→ What you should do:
This exercise asks for the entries to be repeated exactly, without their images.

→ Information provided:
────────────────────────────────────────

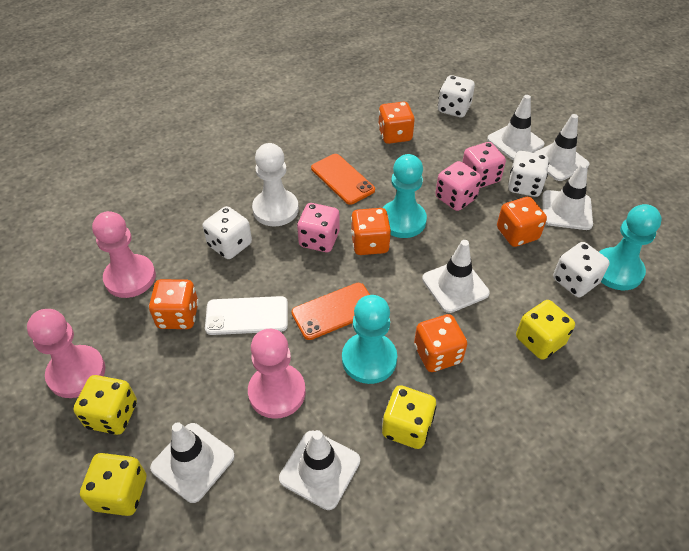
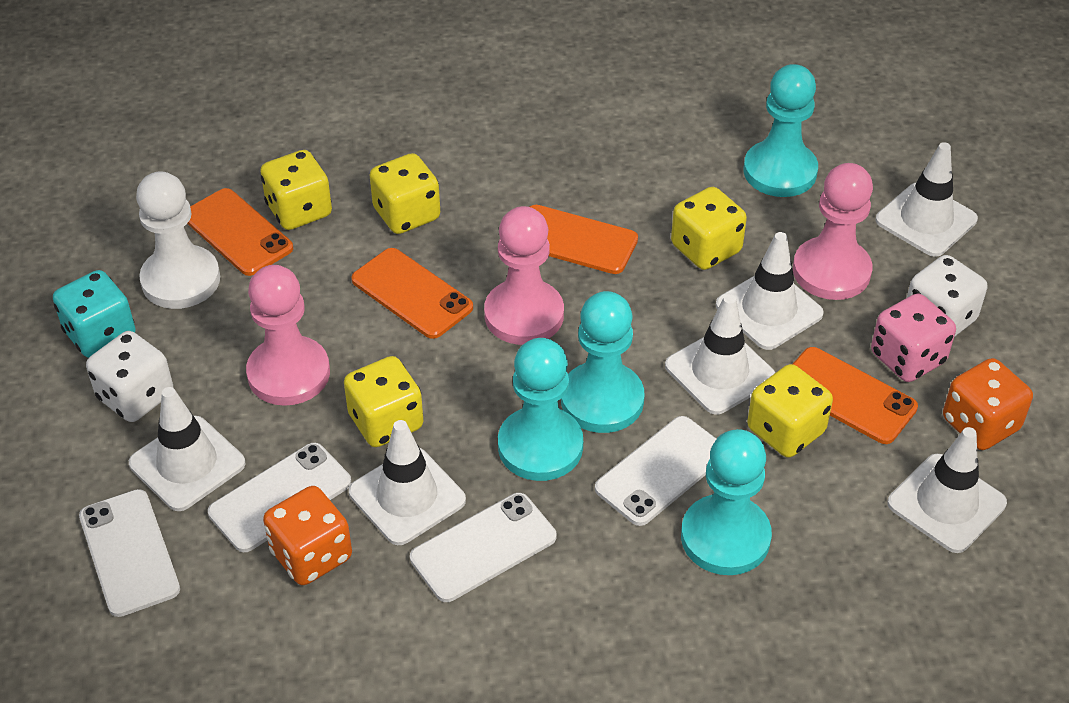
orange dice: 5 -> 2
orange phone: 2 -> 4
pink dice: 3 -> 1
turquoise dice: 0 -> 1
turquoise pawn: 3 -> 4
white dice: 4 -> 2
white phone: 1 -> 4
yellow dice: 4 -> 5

────────────────────────────────────────

→ Result:
orange dice: 5 -> 2
orange phone: 2 -> 4
pink dice: 3 -> 1
turquoise dice: 0 -> 1
turquoise pawn: 3 -> 4
white dice: 4 -> 2
white phone: 1 -> 4
yellow dice: 4 -> 5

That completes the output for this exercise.